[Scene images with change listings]

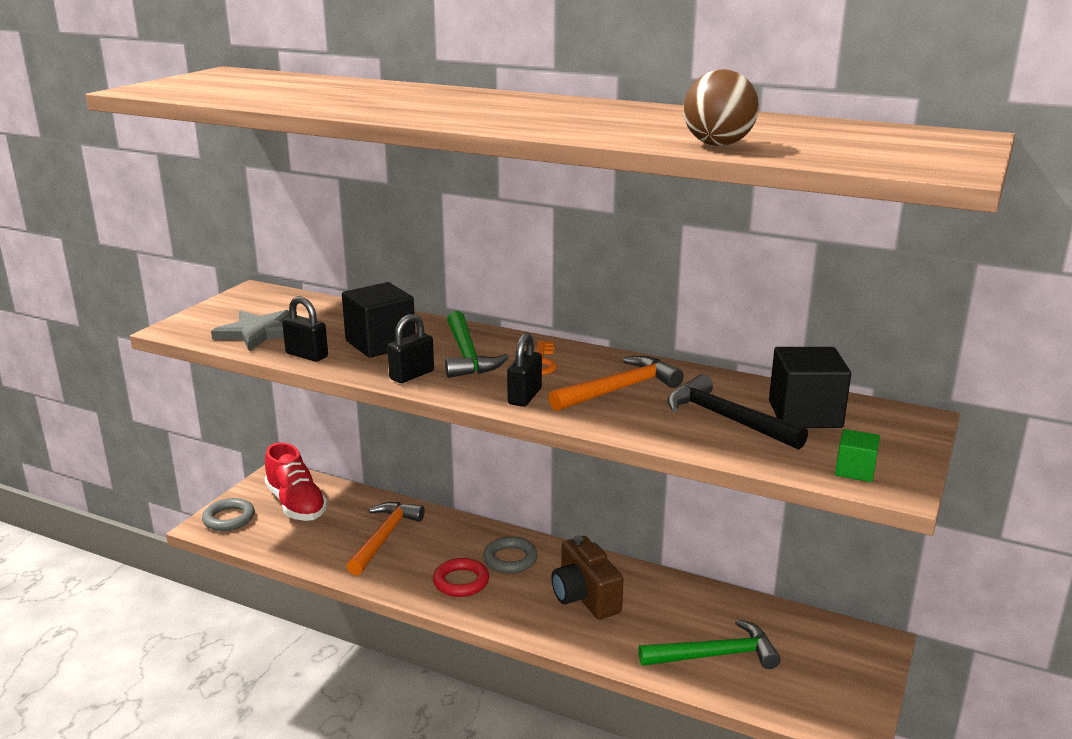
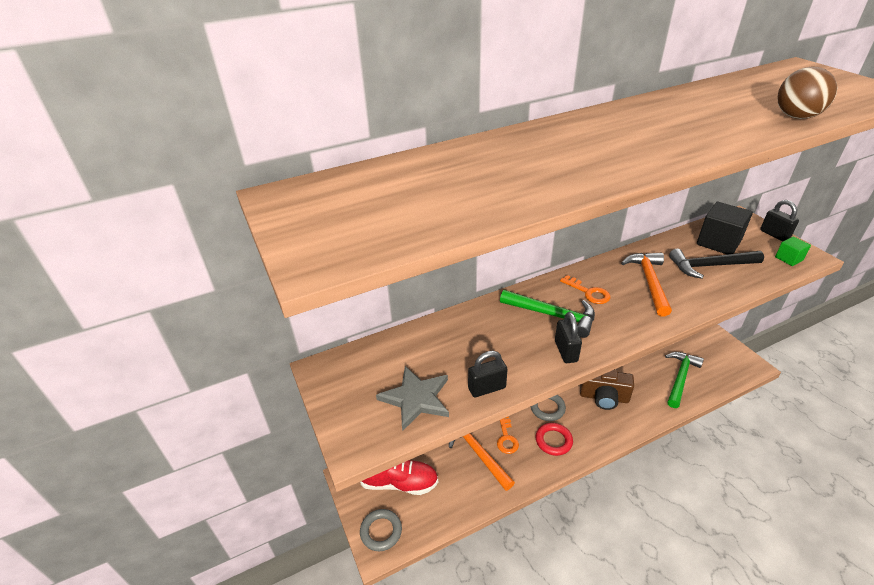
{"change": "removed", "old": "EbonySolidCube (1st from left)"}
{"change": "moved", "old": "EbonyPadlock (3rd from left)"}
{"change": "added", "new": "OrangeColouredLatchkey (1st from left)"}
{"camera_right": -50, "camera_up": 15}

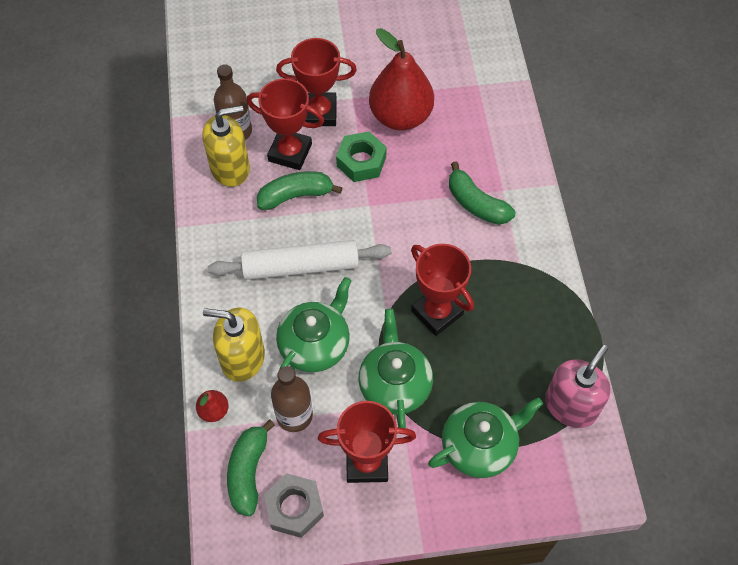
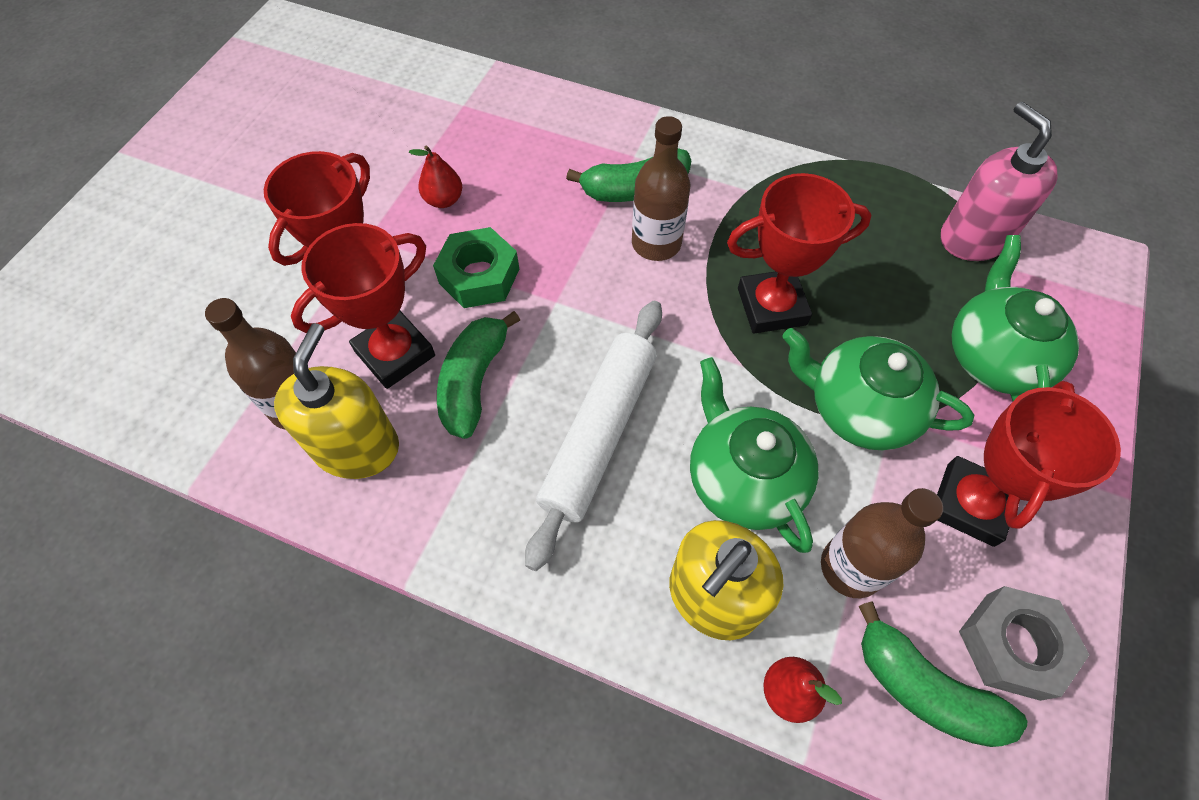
{"change": "resized", "old": "ScarletPear (2nd from left in the first image)", "factor": 0.43}
{"change": "added", "new": "BrownBottle (2nd from left)"}
{"camera_right": -60, "camera_up": 0}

**What you are asked to do**: Of all the entries above, how many lines contain "left"? Give the number alone.

**Answer box**: 5